> **YOUR OBJECTIVE**:
Transcribe the records below. Leave every line exactly as written.

━━━ EXTRACTED ENTRIES

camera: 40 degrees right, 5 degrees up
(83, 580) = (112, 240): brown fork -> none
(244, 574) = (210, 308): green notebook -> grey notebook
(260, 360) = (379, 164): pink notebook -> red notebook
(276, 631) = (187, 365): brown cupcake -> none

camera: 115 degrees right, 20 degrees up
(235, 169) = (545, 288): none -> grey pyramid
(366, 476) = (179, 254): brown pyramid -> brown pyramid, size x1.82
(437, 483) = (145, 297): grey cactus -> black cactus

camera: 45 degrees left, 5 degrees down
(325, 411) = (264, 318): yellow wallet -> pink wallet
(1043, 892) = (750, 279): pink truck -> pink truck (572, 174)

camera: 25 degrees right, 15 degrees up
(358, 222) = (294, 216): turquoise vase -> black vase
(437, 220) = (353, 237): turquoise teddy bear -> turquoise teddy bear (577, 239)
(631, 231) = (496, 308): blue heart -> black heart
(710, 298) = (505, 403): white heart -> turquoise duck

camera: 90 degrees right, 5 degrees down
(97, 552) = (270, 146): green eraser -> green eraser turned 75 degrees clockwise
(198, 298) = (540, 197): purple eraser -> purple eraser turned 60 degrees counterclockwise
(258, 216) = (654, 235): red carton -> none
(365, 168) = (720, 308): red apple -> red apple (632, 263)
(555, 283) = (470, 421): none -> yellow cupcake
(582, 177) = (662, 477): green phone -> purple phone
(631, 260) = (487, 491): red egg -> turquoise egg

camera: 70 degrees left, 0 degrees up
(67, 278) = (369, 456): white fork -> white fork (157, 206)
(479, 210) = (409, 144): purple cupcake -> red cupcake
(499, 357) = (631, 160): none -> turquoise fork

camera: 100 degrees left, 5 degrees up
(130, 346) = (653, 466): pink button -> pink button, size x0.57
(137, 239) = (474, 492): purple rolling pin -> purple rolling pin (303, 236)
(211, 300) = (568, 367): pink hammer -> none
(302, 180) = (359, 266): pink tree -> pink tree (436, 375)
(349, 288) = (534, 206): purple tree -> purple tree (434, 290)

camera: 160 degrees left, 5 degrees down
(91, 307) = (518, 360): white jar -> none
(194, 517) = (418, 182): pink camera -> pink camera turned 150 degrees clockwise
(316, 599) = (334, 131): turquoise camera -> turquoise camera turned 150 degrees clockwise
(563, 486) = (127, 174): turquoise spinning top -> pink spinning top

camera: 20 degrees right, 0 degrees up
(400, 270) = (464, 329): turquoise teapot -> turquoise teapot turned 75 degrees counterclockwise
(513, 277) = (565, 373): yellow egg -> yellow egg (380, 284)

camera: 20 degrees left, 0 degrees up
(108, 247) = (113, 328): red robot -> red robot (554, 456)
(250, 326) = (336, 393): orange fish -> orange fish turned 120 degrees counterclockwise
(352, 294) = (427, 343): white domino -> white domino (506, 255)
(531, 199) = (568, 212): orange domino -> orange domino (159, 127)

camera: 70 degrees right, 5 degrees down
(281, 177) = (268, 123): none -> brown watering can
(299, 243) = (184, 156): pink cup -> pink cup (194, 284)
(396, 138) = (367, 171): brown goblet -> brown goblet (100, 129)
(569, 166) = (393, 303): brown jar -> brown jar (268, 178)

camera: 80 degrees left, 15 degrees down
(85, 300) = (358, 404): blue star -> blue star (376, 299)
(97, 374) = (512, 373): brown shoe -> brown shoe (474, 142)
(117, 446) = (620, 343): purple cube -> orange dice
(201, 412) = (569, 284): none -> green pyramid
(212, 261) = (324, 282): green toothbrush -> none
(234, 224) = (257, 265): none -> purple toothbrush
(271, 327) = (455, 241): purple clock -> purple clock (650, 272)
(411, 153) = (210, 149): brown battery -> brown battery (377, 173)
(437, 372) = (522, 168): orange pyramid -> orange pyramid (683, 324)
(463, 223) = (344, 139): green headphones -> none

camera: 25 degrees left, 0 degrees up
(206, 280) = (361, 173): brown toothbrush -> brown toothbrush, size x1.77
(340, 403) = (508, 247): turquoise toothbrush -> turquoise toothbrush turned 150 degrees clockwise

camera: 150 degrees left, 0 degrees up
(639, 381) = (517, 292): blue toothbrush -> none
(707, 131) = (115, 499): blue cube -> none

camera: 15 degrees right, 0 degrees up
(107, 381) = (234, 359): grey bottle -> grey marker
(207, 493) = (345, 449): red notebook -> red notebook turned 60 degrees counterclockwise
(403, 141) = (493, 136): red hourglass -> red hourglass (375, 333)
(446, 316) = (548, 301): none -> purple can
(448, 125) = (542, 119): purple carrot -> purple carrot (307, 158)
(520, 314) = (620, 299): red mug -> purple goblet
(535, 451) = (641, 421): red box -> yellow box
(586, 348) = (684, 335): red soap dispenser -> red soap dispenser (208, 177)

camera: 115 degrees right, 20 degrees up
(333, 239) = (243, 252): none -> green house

━━━━━━

> **YOUR SOLUTION**:
camera: 40 degrees right, 5 degrees up
(83, 580) = (112, 240): brown fork -> none
(244, 574) = (210, 308): green notebook -> grey notebook
(260, 360) = (379, 164): pink notebook -> red notebook
(276, 631) = (187, 365): brown cupcake -> none

camera: 115 degrees right, 20 degrees up
(235, 169) = (545, 288): none -> grey pyramid
(366, 476) = (179, 254): brown pyramid -> brown pyramid, size x1.82
(437, 483) = (145, 297): grey cactus -> black cactus

camera: 45 degrees left, 5 degrees down
(325, 411) = (264, 318): yellow wallet -> pink wallet
(1043, 892) = (750, 279): pink truck -> pink truck (572, 174)

camera: 25 degrees right, 15 degrees up
(358, 222) = (294, 216): turquoise vase -> black vase
(437, 220) = (353, 237): turquoise teddy bear -> turquoise teddy bear (577, 239)
(631, 231) = (496, 308): blue heart -> black heart
(710, 298) = (505, 403): white heart -> turquoise duck

camera: 90 degrees right, 5 degrees down
(97, 552) = (270, 146): green eraser -> green eraser turned 75 degrees clockwise
(198, 298) = (540, 197): purple eraser -> purple eraser turned 60 degrees counterclockwise
(258, 216) = (654, 235): red carton -> none
(365, 168) = (720, 308): red apple -> red apple (632, 263)
(555, 283) = (470, 421): none -> yellow cupcake
(582, 177) = (662, 477): green phone -> purple phone
(631, 260) = (487, 491): red egg -> turquoise egg

camera: 70 degrees left, 0 degrees up
(67, 278) = (369, 456): white fork -> white fork (157, 206)
(479, 210) = (409, 144): purple cupcake -> red cupcake
(499, 357) = (631, 160): none -> turquoise fork

camera: 100 degrees left, 5 degrees up
(130, 346) = (653, 466): pink button -> pink button, size x0.57
(137, 239) = (474, 492): purple rolling pin -> purple rolling pin (303, 236)
(211, 300) = (568, 367): pink hammer -> none
(302, 180) = (359, 266): pink tree -> pink tree (436, 375)
(349, 288) = (534, 206): purple tree -> purple tree (434, 290)

camera: 160 degrees left, 5 degrees down
(91, 307) = (518, 360): white jar -> none
(194, 517) = (418, 182): pink camera -> pink camera turned 150 degrees clockwise
(316, 599) = (334, 131): turquoise camera -> turquoise camera turned 150 degrees clockwise
(563, 486) = (127, 174): turquoise spinning top -> pink spinning top

camera: 20 degrees right, 0 degrees up
(400, 270) = (464, 329): turquoise teapot -> turquoise teapot turned 75 degrees counterclockwise
(513, 277) = (565, 373): yellow egg -> yellow egg (380, 284)

camera: 20 degrees left, 0 degrees up
(108, 247) = (113, 328): red robot -> red robot (554, 456)
(250, 326) = (336, 393): orange fish -> orange fish turned 120 degrees counterclockwise
(352, 294) = (427, 343): white domino -> white domino (506, 255)
(531, 199) = (568, 212): orange domino -> orange domino (159, 127)

camera: 70 degrees right, 5 degrees down
(281, 177) = (268, 123): none -> brown watering can
(299, 243) = (184, 156): pink cup -> pink cup (194, 284)
(396, 138) = (367, 171): brown goblet -> brown goblet (100, 129)
(569, 166) = (393, 303): brown jar -> brown jar (268, 178)

camera: 80 degrees left, 15 degrees down
(85, 300) = (358, 404): blue star -> blue star (376, 299)
(97, 374) = (512, 373): brown shoe -> brown shoe (474, 142)
(117, 446) = (620, 343): purple cube -> orange dice
(201, 412) = (569, 284): none -> green pyramid
(212, 261) = (324, 282): green toothbrush -> none
(234, 224) = (257, 265): none -> purple toothbrush
(271, 327) = (455, 241): purple clock -> purple clock (650, 272)
(411, 153) = (210, 149): brown battery -> brown battery (377, 173)
(437, 372) = (522, 168): orange pyramid -> orange pyramid (683, 324)
(463, 223) = (344, 139): green headphones -> none

camera: 25 degrees left, 0 degrees up
(206, 280) = (361, 173): brown toothbrush -> brown toothbrush, size x1.77
(340, 403) = (508, 247): turquoise toothbrush -> turquoise toothbrush turned 150 degrees clockwise

camera: 150 degrees left, 0 degrees up
(639, 381) = (517, 292): blue toothbrush -> none
(707, 131) = (115, 499): blue cube -> none

camera: 15 degrees right, 0 degrees up
(107, 381) = (234, 359): grey bottle -> grey marker
(207, 493) = (345, 449): red notebook -> red notebook turned 60 degrees counterclockwise
(403, 141) = (493, 136): red hourglass -> red hourglass (375, 333)
(446, 316) = (548, 301): none -> purple can
(448, 125) = (542, 119): purple carrot -> purple carrot (307, 158)
(520, 314) = (620, 299): red mug -> purple goblet
(535, 451) = (641, 421): red box -> yellow box
(586, 348) = (684, 335): red soap dispenser -> red soap dispenser (208, 177)

camera: 115 degrees right, 20 degrees up
(333, 239) = (243, 252): none -> green house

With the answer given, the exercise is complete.